(Task brief):
Line for line, return the data exactly, omitting all pictures.

*** Recorded data Section Begins ***

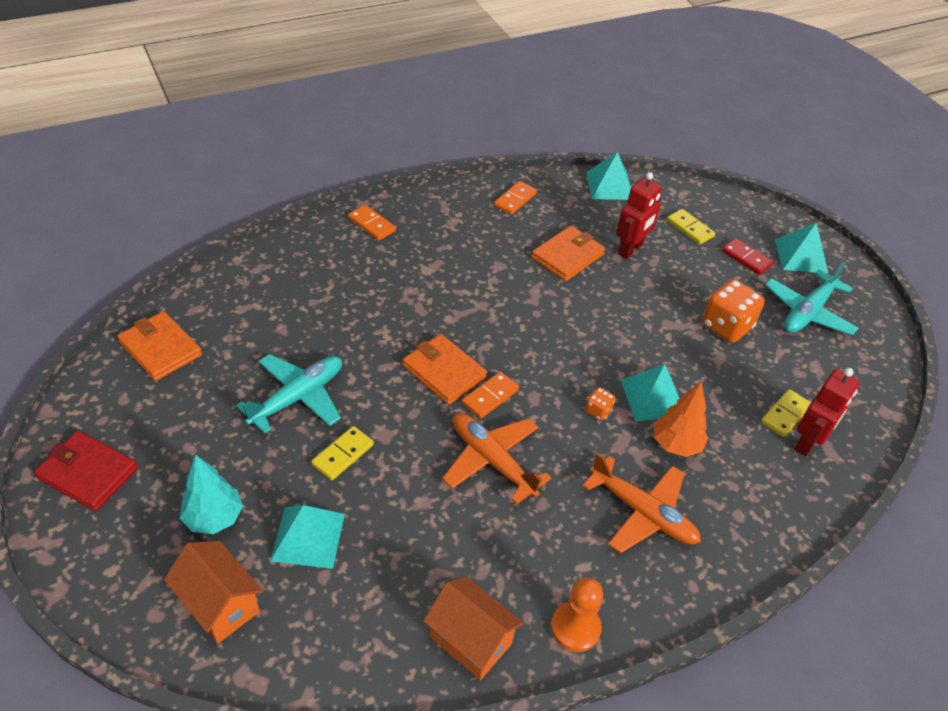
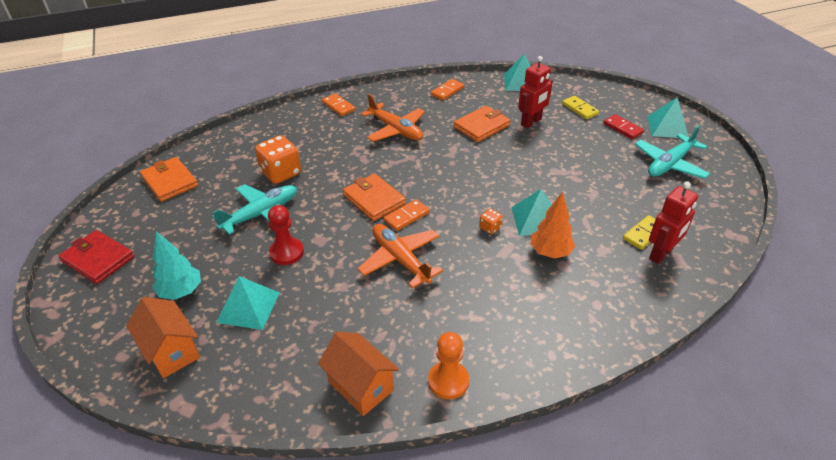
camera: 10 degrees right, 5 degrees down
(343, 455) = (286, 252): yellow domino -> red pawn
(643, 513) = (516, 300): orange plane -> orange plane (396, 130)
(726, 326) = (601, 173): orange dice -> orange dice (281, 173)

*** Recorded data Section Ends ***

(Answer to the problem):
camera: 10 degrees right, 5 degrees down
(343, 455) = (286, 252): yellow domino -> red pawn
(643, 513) = (516, 300): orange plane -> orange plane (396, 130)
(726, 326) = (601, 173): orange dice -> orange dice (281, 173)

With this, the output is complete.